Excerpted records:

::::

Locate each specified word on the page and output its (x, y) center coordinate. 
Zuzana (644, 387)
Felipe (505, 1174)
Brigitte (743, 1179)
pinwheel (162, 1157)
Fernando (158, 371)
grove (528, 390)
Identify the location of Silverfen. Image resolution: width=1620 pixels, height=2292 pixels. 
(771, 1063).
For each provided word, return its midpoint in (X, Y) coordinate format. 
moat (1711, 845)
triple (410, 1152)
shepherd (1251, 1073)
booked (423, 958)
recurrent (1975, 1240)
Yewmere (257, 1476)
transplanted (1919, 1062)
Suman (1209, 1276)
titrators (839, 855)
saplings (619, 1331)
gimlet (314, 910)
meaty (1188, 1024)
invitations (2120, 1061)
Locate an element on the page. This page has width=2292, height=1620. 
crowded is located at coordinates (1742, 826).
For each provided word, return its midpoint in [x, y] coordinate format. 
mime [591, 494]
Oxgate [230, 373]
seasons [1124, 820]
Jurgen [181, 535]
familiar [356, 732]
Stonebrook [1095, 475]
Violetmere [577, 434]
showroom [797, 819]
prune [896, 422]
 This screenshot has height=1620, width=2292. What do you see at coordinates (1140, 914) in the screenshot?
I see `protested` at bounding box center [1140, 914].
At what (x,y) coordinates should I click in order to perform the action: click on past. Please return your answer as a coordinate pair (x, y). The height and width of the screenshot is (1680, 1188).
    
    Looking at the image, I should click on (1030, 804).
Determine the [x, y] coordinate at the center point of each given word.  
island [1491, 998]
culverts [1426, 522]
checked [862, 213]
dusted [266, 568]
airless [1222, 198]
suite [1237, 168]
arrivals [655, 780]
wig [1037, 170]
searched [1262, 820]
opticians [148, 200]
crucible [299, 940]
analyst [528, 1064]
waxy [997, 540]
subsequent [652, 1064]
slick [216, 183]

::::

What you should do: Give again, unchanged, the records between the line holding "searched [1262, 820]" and the end of the records, inclusive.

Complete output:
searched [1262, 820]
opticians [148, 200]
crucible [299, 940]
analyst [528, 1064]
waxy [997, 540]
subsequent [652, 1064]
slick [216, 183]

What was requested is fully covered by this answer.